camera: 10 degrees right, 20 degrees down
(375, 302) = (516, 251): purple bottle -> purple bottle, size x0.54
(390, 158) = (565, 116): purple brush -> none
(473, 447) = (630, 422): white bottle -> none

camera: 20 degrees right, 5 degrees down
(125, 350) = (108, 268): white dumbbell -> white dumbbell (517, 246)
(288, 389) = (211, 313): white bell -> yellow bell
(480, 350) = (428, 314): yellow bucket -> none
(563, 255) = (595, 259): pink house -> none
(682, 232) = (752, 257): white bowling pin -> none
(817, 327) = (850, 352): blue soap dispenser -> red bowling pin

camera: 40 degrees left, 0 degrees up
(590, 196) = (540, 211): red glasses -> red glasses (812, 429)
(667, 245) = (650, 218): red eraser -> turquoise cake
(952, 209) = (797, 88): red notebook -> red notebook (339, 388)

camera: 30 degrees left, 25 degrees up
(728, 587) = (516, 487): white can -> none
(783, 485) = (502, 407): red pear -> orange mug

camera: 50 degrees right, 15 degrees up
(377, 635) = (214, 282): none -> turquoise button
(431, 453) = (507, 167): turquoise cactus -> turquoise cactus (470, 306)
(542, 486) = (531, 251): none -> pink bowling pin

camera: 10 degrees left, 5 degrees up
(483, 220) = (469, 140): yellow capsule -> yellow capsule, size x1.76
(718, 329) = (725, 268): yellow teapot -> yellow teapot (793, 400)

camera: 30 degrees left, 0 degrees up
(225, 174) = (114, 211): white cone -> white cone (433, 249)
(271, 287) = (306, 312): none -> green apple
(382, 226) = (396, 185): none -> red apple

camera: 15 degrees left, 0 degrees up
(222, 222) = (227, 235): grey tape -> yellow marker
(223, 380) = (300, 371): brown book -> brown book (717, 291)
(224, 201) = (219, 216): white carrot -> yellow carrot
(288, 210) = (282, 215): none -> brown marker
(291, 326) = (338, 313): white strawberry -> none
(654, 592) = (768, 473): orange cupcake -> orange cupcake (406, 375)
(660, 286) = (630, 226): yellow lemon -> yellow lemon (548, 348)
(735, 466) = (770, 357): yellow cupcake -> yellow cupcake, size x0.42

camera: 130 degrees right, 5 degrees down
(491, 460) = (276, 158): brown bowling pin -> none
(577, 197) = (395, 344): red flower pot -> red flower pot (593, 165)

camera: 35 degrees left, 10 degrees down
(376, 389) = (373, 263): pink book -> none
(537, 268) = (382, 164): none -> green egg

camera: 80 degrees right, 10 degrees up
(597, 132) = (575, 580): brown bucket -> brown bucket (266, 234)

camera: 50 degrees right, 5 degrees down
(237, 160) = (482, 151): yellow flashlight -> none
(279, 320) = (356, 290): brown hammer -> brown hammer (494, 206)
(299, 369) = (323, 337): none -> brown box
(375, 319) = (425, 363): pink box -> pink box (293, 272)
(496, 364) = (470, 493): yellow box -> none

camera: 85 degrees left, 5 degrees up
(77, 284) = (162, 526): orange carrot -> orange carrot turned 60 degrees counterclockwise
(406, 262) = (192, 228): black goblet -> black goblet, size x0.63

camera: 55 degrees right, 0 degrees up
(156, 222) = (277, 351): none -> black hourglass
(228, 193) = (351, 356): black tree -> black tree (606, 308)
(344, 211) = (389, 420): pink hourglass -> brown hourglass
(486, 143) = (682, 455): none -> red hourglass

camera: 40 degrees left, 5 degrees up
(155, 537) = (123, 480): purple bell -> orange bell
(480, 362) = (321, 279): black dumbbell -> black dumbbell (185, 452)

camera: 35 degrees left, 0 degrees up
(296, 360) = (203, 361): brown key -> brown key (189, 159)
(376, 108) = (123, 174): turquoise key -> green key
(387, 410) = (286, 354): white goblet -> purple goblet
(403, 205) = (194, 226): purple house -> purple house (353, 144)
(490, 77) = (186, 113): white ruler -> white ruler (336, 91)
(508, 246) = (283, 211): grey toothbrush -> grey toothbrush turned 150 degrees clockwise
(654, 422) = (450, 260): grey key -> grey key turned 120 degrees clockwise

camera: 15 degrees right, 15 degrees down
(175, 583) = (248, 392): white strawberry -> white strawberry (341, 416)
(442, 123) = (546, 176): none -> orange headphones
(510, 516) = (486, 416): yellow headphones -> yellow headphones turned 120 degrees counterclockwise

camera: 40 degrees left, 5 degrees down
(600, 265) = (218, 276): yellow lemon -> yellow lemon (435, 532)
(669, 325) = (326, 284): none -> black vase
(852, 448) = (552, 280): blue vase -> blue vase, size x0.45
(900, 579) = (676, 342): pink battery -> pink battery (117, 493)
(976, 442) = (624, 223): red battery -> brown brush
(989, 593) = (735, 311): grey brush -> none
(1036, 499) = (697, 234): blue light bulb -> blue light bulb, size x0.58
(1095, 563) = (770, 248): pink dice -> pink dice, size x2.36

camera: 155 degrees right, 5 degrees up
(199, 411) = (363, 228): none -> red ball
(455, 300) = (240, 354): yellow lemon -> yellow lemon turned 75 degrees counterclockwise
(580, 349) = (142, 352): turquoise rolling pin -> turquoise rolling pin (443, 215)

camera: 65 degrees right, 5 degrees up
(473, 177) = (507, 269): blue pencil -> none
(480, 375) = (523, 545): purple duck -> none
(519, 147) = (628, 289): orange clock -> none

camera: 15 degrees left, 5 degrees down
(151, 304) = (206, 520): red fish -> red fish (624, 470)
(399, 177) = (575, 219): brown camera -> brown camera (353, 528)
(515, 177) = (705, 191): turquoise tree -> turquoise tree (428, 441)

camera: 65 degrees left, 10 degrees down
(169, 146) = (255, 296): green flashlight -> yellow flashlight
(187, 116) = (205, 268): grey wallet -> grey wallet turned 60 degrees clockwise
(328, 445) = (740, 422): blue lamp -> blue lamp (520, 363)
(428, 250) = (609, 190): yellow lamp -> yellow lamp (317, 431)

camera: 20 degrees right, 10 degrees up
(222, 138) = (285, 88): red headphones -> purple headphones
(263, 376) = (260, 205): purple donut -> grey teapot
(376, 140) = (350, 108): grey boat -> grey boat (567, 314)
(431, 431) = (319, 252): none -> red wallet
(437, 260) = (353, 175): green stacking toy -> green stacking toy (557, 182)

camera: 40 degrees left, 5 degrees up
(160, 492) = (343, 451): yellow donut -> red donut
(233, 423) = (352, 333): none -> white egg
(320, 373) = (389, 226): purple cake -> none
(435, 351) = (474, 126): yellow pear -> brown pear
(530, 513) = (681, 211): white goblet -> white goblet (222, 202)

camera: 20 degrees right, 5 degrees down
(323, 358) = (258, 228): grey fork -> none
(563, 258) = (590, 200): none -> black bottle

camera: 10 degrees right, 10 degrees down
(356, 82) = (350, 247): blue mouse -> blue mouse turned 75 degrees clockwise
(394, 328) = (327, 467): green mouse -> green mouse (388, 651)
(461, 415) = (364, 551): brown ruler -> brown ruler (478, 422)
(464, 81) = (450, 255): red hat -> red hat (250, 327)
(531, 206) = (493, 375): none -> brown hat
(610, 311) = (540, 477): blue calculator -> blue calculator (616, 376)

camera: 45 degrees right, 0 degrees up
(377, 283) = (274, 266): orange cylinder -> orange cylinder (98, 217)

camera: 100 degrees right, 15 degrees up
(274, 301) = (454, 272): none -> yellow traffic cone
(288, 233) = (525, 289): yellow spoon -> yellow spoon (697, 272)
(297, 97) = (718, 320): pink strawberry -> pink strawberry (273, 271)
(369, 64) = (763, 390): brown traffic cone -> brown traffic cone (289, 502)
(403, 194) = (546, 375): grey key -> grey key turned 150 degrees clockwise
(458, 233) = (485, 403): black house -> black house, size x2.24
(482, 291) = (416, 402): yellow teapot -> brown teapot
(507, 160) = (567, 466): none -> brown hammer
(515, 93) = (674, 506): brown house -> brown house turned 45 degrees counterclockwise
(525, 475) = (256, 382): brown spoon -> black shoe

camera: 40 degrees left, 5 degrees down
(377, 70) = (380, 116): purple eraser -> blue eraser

§ YOUR TASK: Each line from the one containing "camera: 10 degrees right, 10 degrees down" through the final line of the listing above should be returned exactly; return nothing else.

§ RESULT FOR THIS EXERCISE:
camera: 10 degrees right, 10 degrees down
(356, 82) = (350, 247): blue mouse -> blue mouse turned 75 degrees clockwise
(394, 328) = (327, 467): green mouse -> green mouse (388, 651)
(461, 415) = (364, 551): brown ruler -> brown ruler (478, 422)
(464, 81) = (450, 255): red hat -> red hat (250, 327)
(531, 206) = (493, 375): none -> brown hat
(610, 311) = (540, 477): blue calculator -> blue calculator (616, 376)

camera: 45 degrees right, 0 degrees up
(377, 283) = (274, 266): orange cylinder -> orange cylinder (98, 217)

camera: 100 degrees right, 15 degrees up
(274, 301) = (454, 272): none -> yellow traffic cone
(288, 233) = (525, 289): yellow spoon -> yellow spoon (697, 272)
(297, 97) = (718, 320): pink strawberry -> pink strawberry (273, 271)
(369, 64) = (763, 390): brown traffic cone -> brown traffic cone (289, 502)
(403, 194) = (546, 375): grey key -> grey key turned 150 degrees clockwise
(458, 233) = (485, 403): black house -> black house, size x2.24
(482, 291) = (416, 402): yellow teapot -> brown teapot
(507, 160) = (567, 466): none -> brown hammer
(515, 93) = (674, 506): brown house -> brown house turned 45 degrees counterclockwise
(525, 475) = (256, 382): brown spoon -> black shoe

camera: 40 degrees left, 5 degrees down
(377, 70) = (380, 116): purple eraser -> blue eraser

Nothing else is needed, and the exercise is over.